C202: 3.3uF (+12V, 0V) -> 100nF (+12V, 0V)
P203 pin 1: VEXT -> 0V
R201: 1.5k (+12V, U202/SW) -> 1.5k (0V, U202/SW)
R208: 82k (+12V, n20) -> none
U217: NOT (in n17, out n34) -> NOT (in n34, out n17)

━━━

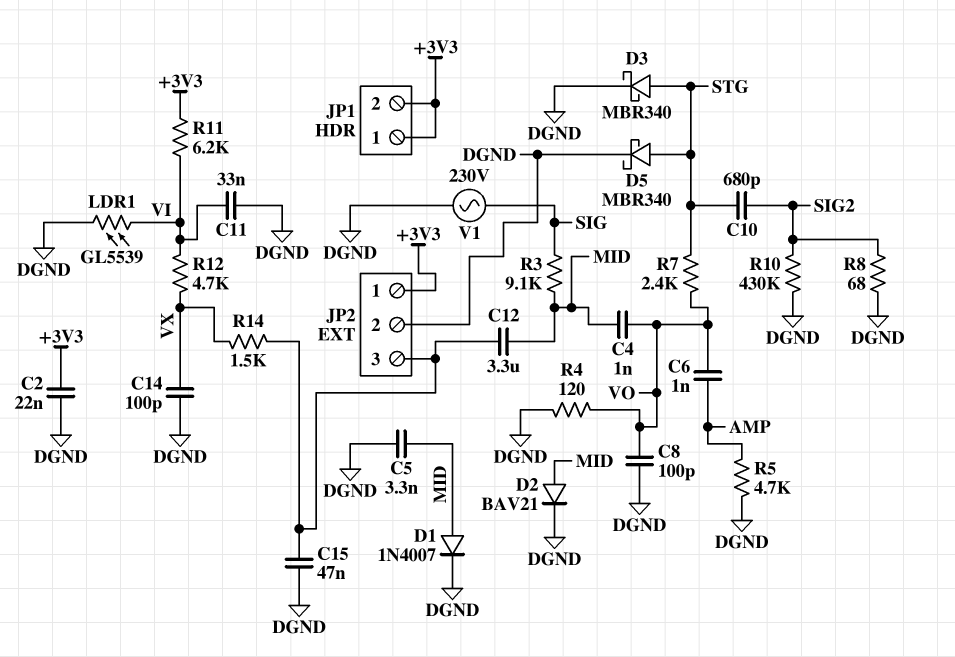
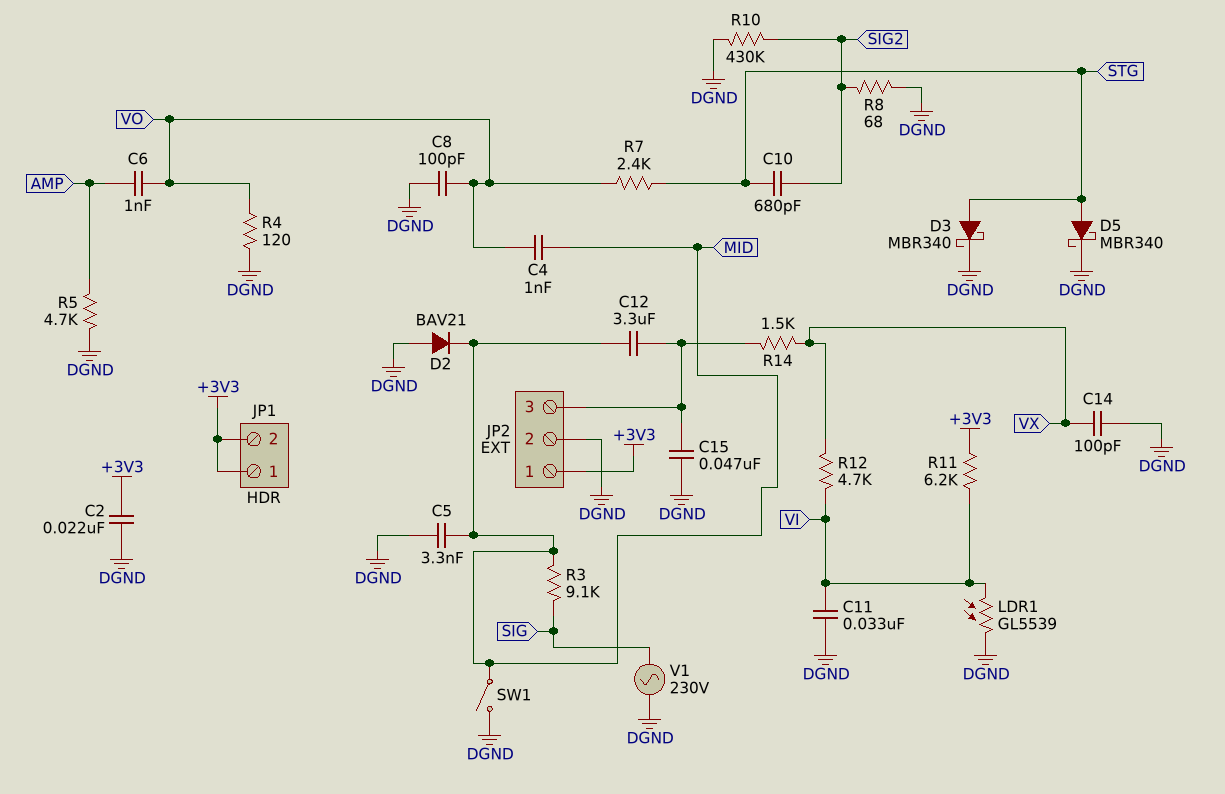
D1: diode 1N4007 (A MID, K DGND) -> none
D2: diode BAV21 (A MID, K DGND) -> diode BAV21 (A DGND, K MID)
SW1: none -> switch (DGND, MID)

━━━

- [WHAT YOU HAVE TO DO]:
Please copy each line of the records above that holds the word "DGND".

- [ANSWER SECTION]:
D1: diode 1N4007 (A MID, K DGND) -> none
D2: diode BAV21 (A MID, K DGND) -> diode BAV21 (A DGND, K MID)
SW1: none -> switch (DGND, MID)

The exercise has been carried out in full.